§ **EXERCISE OBJECTIVE**
Print the lines from the one containing "robot/grey (no. 4" through the end of the listing below, exactly as written. Any pictures stay out.

*** DATA SEGMENT ***

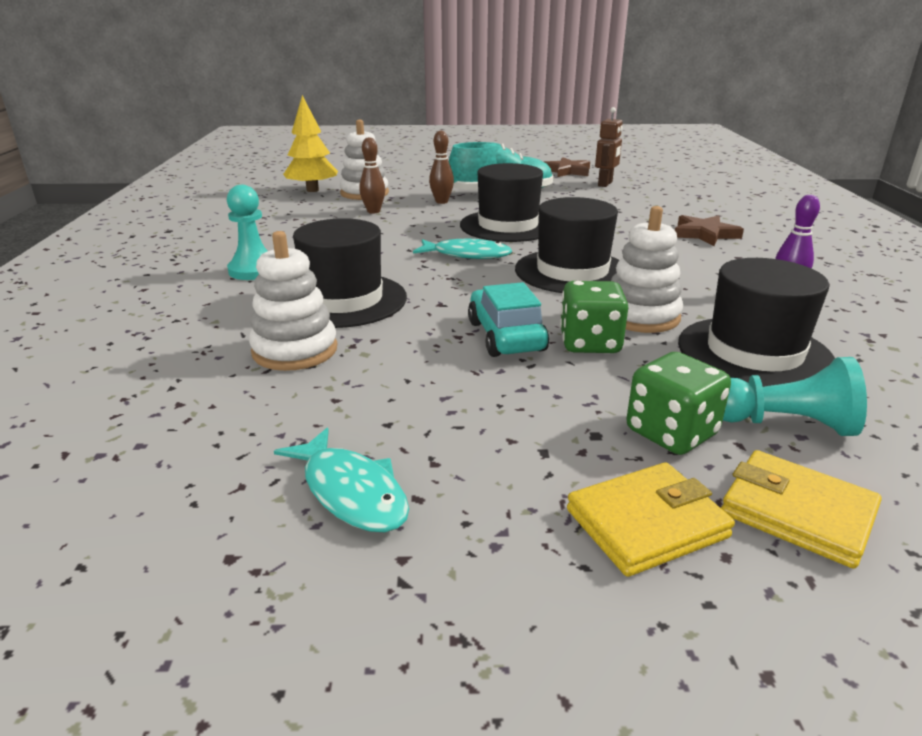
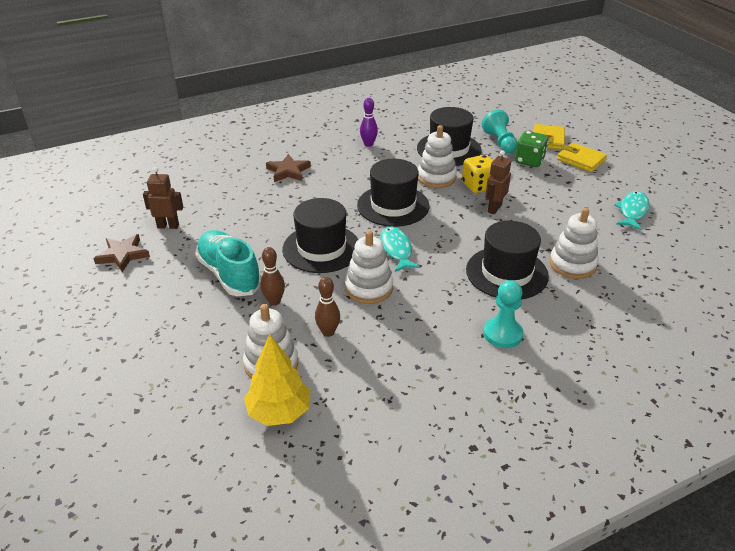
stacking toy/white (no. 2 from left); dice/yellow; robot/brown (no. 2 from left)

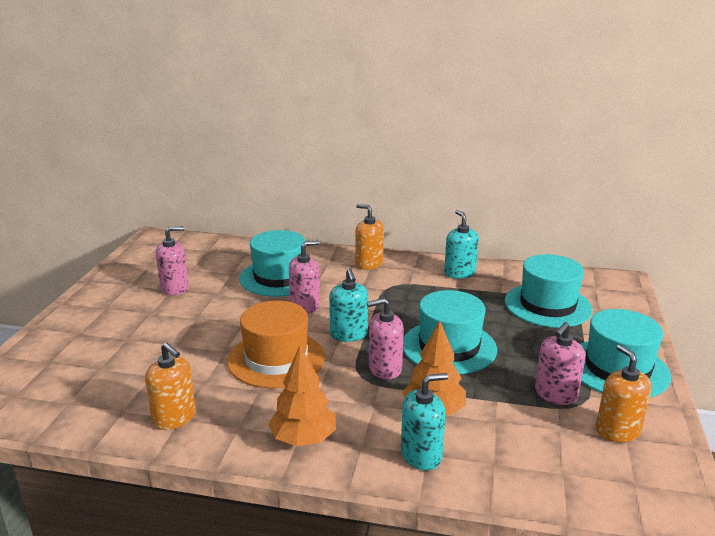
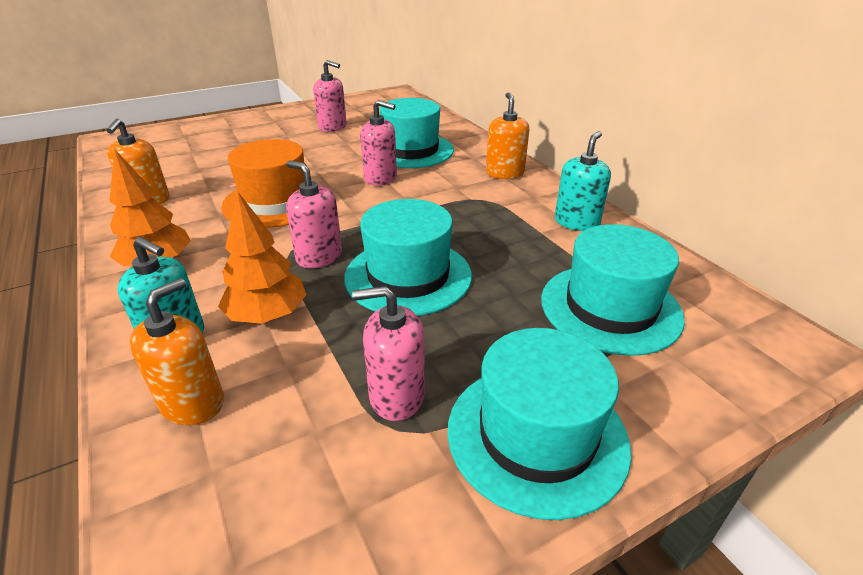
soap dispenser/orange (no. 2 from left); soap dispenser/turquoise (no. 1 from left in the first image)

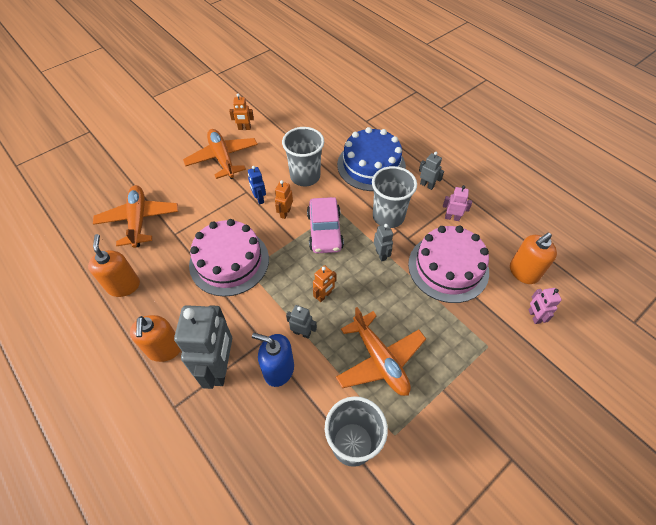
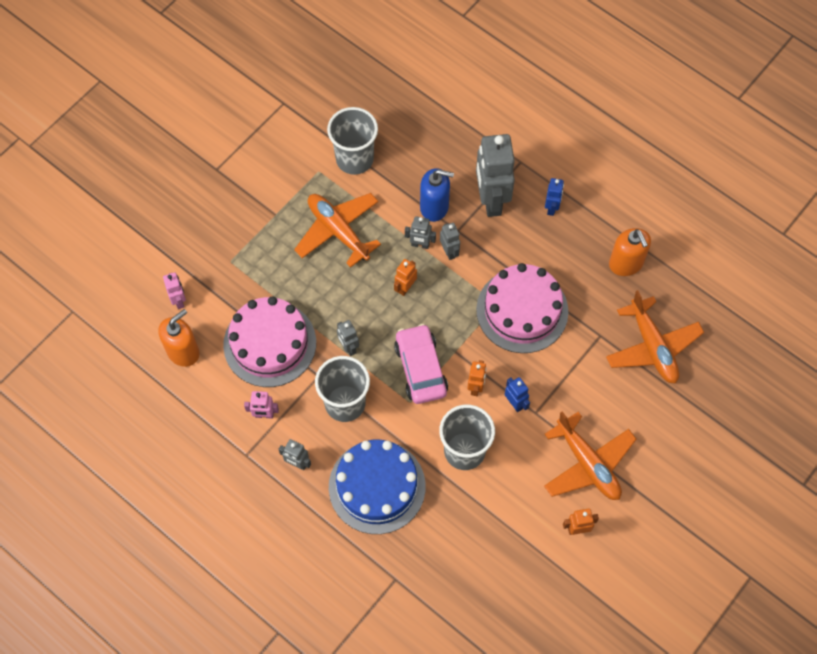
robot/grey (no. 4 from left); robot/blue (no. 2 from left)

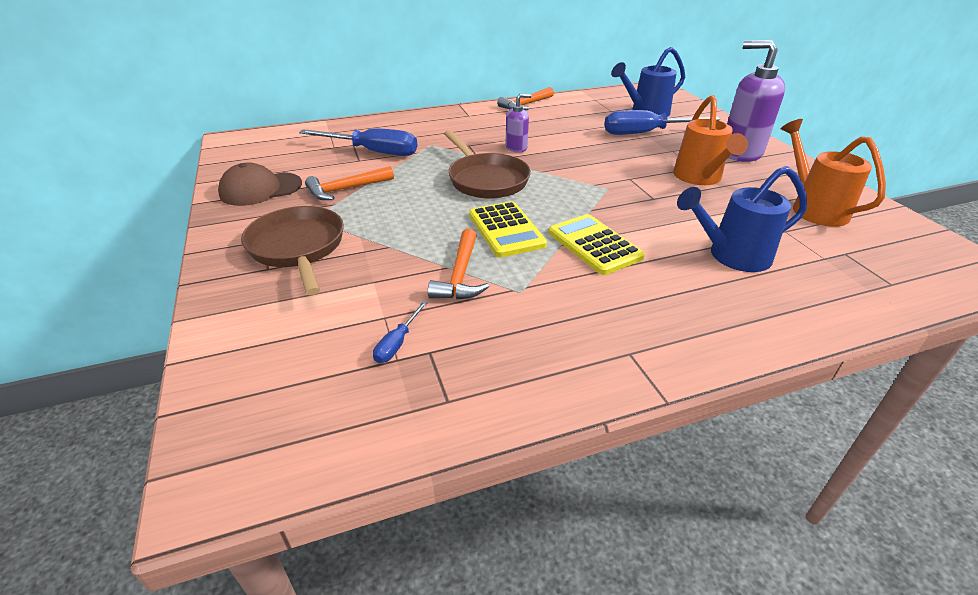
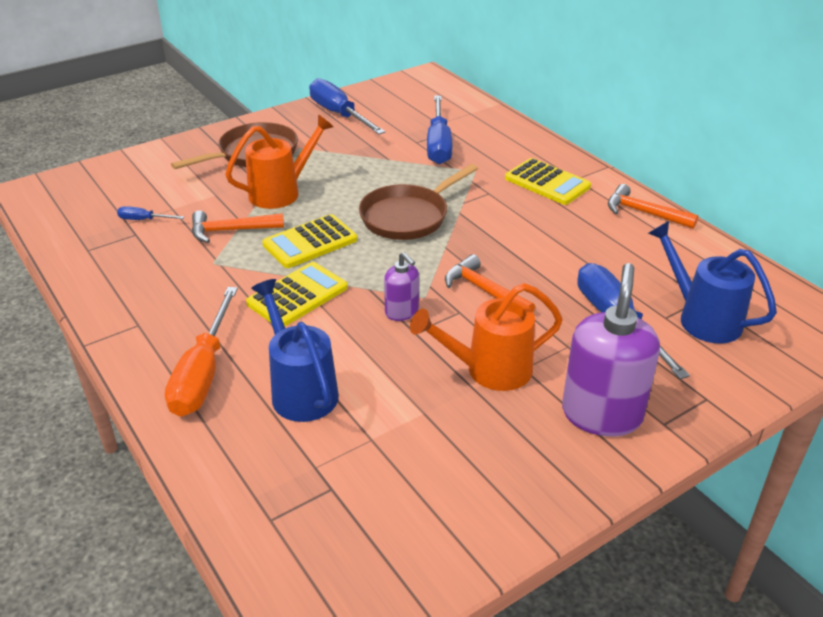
screwdriver/orange; watering can/orange (no. 1 from left); screwdriver/blue (no. 2 from left); soap dispenser/purple (no. 1 from left); hammer/orange (no. 2 from left); calculator/yellow (no. 3 from left)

*** End of DATA SEGMENT ***

§ **EXERCISE SOLUTION**
robot/grey (no. 4 from left); robot/blue (no. 2 from left)

screwdriver/orange; watering can/orange (no. 1 from left); screwdriver/blue (no. 2 from left); soap dispenser/purple (no. 1 from left); hammer/orange (no. 2 from left); calculator/yellow (no. 3 from left)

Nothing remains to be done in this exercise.